Give all the lines below again, exactly, with no pictures.
[[ Extracted records open ]]
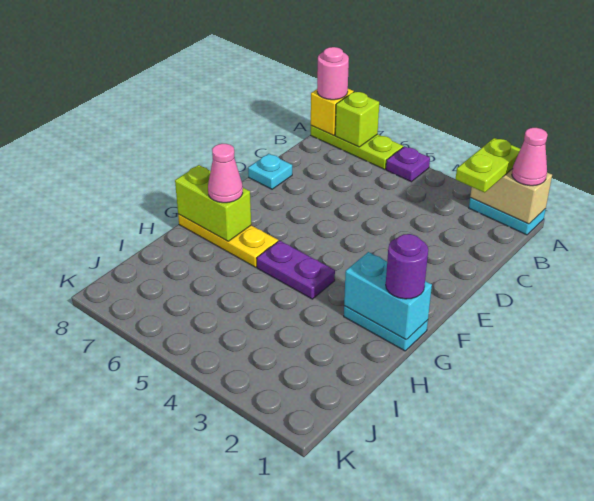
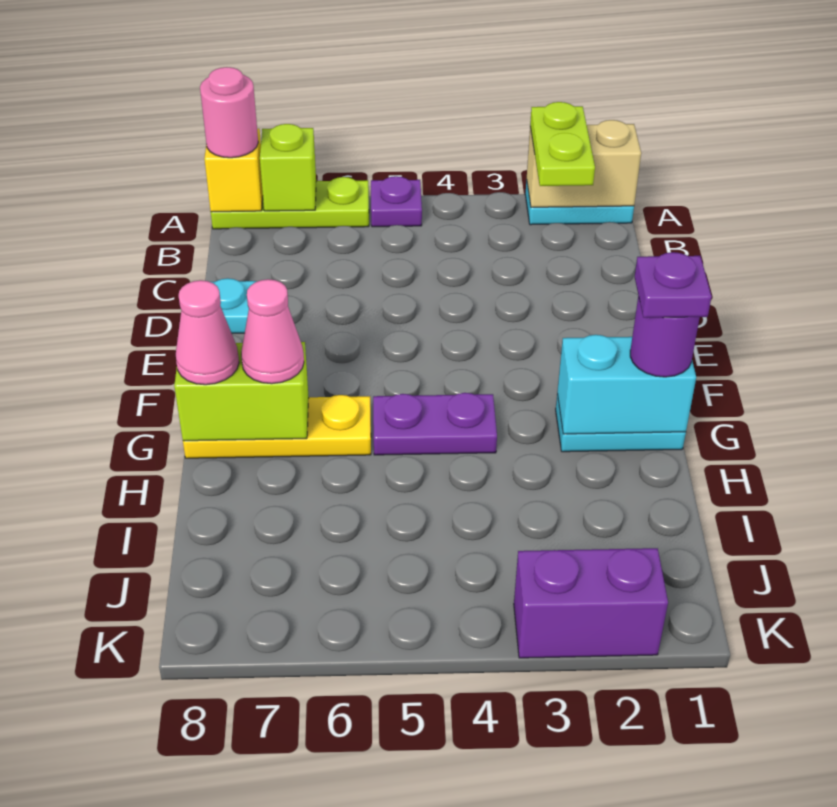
pink 1x1 cone [512,128,548,186] -> pink 1x1 cone moved to [176,280,239,385]
none -> purple 1x1 plate [635,252,712,318]
none -> purple 1x2 brick [514,548,668,658]

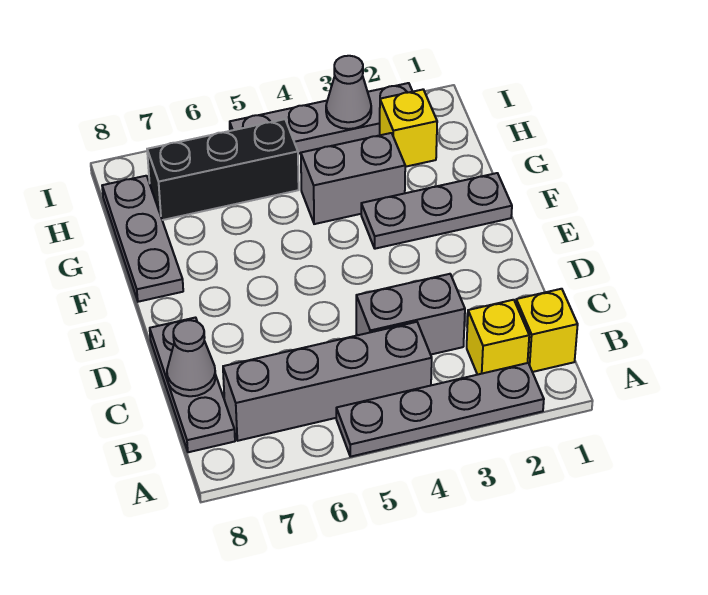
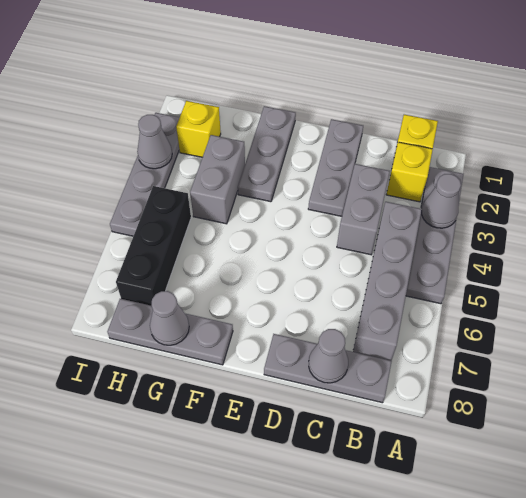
none -> grey 1x1 cone [422,174,461,228]
none -> grey 1x3 plate [308,119,363,216]
none -> grey 1x1 cone [150,291,189,345]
[[ Extracted records closed ]]
**Reply to the task**.
pink 1x1 cone [512,128,548,186] -> pink 1x1 cone moved to [176,280,239,385]
none -> purple 1x1 plate [635,252,712,318]
none -> purple 1x2 brick [514,548,668,658]

none -> grey 1x1 cone [422,174,461,228]
none -> grey 1x3 plate [308,119,363,216]
none -> grey 1x1 cone [150,291,189,345]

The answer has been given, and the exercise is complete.